For this task, output every entry below exactly and omit the pictures.

+++ Provided data

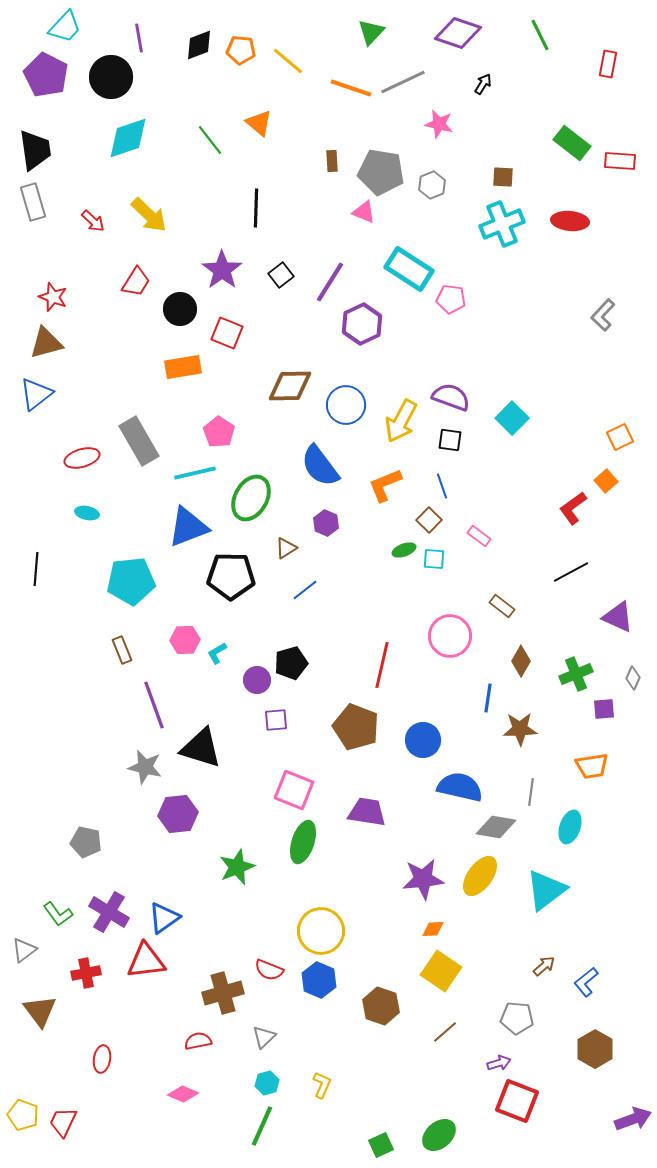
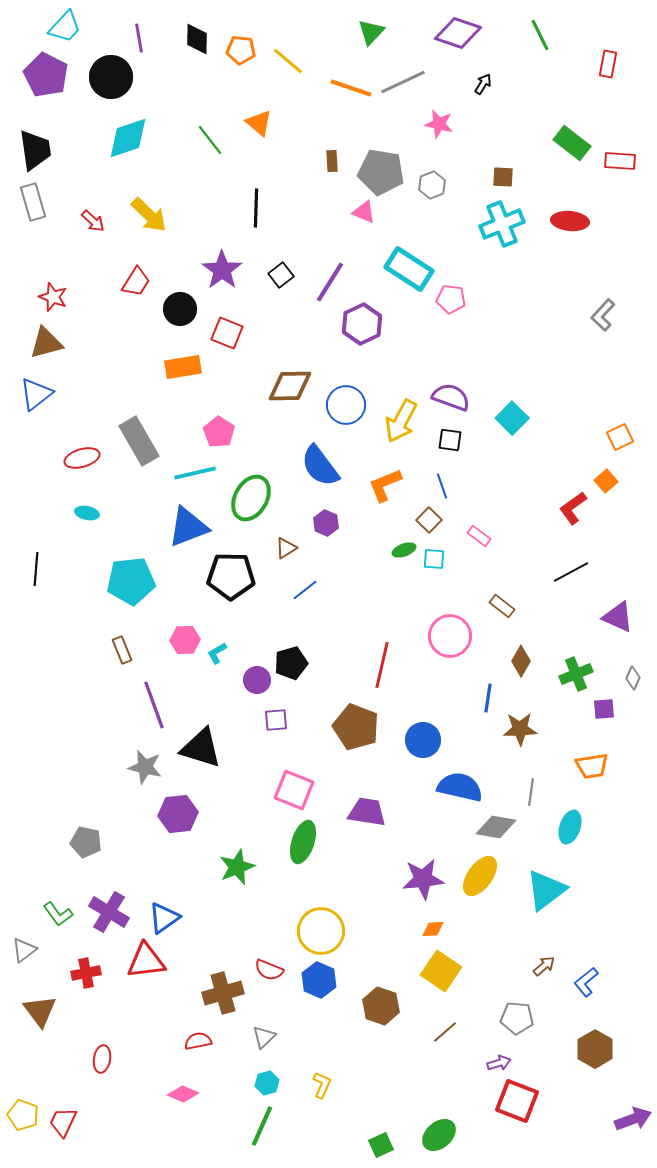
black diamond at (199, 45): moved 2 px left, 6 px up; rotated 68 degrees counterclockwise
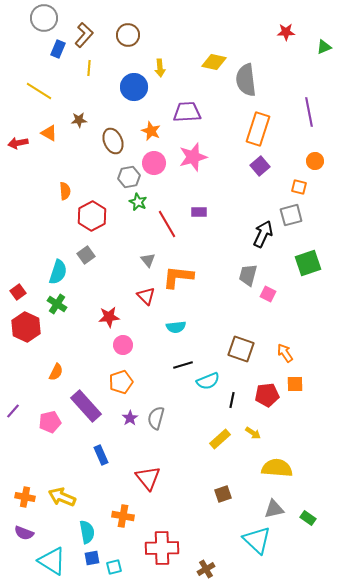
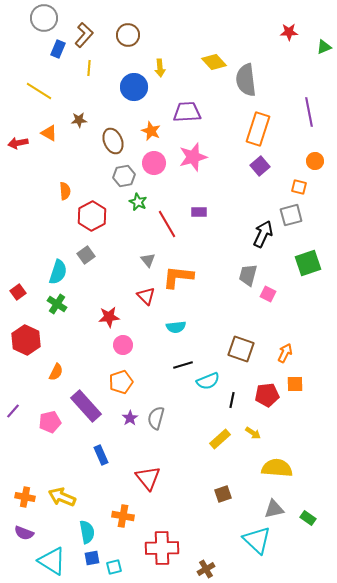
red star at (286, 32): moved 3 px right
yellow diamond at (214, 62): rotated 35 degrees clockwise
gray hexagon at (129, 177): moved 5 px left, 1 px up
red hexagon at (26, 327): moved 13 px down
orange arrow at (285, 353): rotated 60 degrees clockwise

++++++

▶ [Task output]
black diamond at (199, 45): moved 2 px left, 6 px up; rotated 68 degrees counterclockwise
red star at (286, 32): moved 3 px right
yellow diamond at (214, 62): rotated 35 degrees clockwise
gray hexagon at (129, 177): moved 5 px left, 1 px up
red hexagon at (26, 327): moved 13 px down
orange arrow at (285, 353): rotated 60 degrees clockwise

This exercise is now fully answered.